*WHAT YOU SHOULD DO*.
Give only the number of lines in these records that contain the word "goblet".

*PROVIDED INFORMATION*.
════════════════════

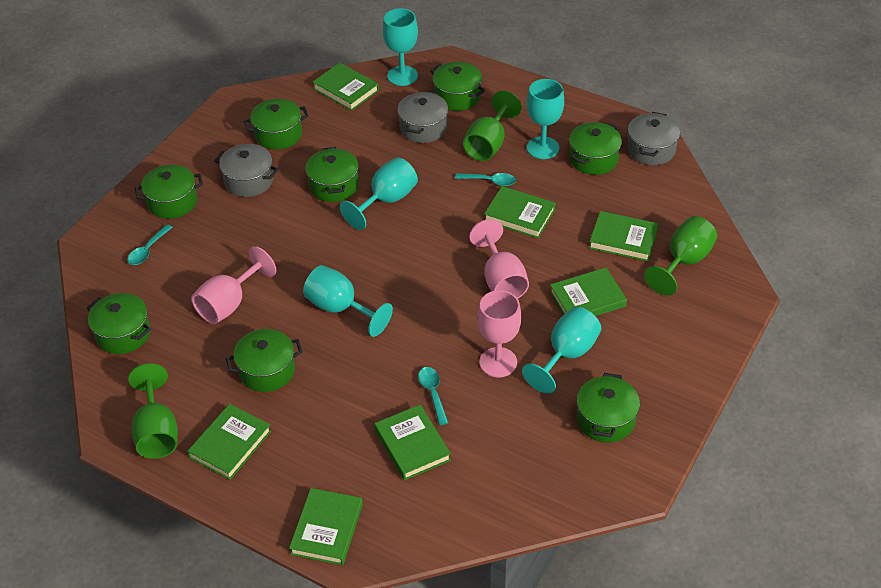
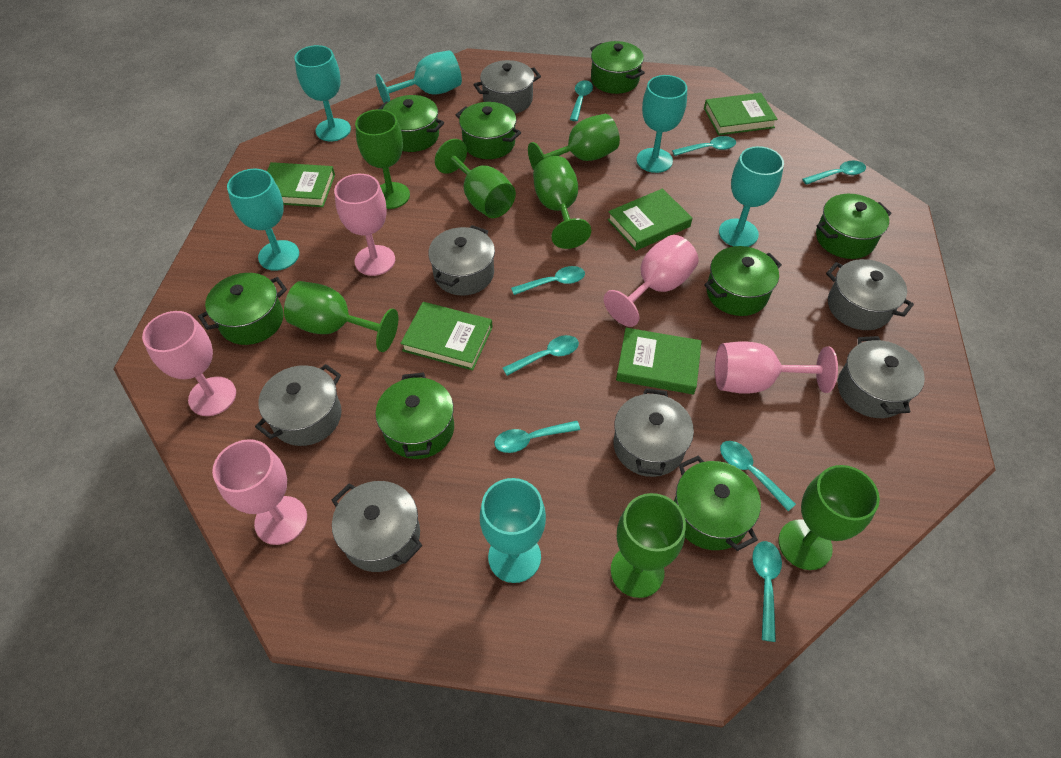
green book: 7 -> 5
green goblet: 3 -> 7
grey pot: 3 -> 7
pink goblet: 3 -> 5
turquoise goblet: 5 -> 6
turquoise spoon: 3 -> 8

════════════════════

*TASK RESULT*.
3